• _ENTRIES PROVIDED_:
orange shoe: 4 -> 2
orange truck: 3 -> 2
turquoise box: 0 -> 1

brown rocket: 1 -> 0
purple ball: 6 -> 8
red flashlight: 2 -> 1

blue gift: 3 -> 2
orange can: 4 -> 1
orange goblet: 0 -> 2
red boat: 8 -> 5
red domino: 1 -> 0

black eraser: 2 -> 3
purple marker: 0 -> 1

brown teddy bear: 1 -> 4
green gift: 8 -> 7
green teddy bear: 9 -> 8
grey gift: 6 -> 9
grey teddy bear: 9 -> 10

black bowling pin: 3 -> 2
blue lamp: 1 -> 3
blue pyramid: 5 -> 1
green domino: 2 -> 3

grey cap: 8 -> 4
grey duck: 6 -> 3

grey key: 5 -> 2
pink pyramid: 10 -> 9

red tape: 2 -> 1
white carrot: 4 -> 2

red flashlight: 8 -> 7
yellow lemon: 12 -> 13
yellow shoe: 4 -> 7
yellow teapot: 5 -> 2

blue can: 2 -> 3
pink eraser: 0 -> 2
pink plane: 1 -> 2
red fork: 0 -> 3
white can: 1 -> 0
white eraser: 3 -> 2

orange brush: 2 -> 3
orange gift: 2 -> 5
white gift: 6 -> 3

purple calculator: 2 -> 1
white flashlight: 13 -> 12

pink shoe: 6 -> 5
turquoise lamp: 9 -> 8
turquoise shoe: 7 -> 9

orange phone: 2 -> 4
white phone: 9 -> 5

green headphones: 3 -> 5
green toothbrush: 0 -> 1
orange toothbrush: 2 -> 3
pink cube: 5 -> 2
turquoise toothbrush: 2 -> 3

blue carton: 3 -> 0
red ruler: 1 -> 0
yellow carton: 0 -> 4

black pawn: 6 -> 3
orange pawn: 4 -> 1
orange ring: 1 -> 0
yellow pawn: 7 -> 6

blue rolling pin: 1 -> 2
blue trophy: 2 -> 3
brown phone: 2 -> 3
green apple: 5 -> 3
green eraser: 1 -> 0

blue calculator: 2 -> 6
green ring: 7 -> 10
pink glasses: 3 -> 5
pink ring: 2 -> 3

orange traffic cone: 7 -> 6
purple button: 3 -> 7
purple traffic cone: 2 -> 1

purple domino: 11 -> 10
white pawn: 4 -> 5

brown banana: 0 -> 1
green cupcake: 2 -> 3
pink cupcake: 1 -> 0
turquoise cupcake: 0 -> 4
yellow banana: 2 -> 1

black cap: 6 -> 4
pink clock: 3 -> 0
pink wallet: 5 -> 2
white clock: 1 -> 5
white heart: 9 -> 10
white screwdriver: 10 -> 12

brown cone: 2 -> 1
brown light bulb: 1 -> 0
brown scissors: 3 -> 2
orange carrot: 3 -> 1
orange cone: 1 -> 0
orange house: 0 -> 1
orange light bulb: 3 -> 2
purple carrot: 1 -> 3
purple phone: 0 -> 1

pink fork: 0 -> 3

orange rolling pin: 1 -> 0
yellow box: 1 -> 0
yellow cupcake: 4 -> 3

• _ACTIVITY_: Take the listing from its first line to the line containing "black pawn: 6 -> 3". Reproduce those lines exactly and nothing else.

• _SOLUTION BELOW_:
orange shoe: 4 -> 2
orange truck: 3 -> 2
turquoise box: 0 -> 1

brown rocket: 1 -> 0
purple ball: 6 -> 8
red flashlight: 2 -> 1

blue gift: 3 -> 2
orange can: 4 -> 1
orange goblet: 0 -> 2
red boat: 8 -> 5
red domino: 1 -> 0

black eraser: 2 -> 3
purple marker: 0 -> 1

brown teddy bear: 1 -> 4
green gift: 8 -> 7
green teddy bear: 9 -> 8
grey gift: 6 -> 9
grey teddy bear: 9 -> 10

black bowling pin: 3 -> 2
blue lamp: 1 -> 3
blue pyramid: 5 -> 1
green domino: 2 -> 3

grey cap: 8 -> 4
grey duck: 6 -> 3

grey key: 5 -> 2
pink pyramid: 10 -> 9

red tape: 2 -> 1
white carrot: 4 -> 2

red flashlight: 8 -> 7
yellow lemon: 12 -> 13
yellow shoe: 4 -> 7
yellow teapot: 5 -> 2

blue can: 2 -> 3
pink eraser: 0 -> 2
pink plane: 1 -> 2
red fork: 0 -> 3
white can: 1 -> 0
white eraser: 3 -> 2

orange brush: 2 -> 3
orange gift: 2 -> 5
white gift: 6 -> 3

purple calculator: 2 -> 1
white flashlight: 13 -> 12

pink shoe: 6 -> 5
turquoise lamp: 9 -> 8
turquoise shoe: 7 -> 9

orange phone: 2 -> 4
white phone: 9 -> 5

green headphones: 3 -> 5
green toothbrush: 0 -> 1
orange toothbrush: 2 -> 3
pink cube: 5 -> 2
turquoise toothbrush: 2 -> 3

blue carton: 3 -> 0
red ruler: 1 -> 0
yellow carton: 0 -> 4

black pawn: 6 -> 3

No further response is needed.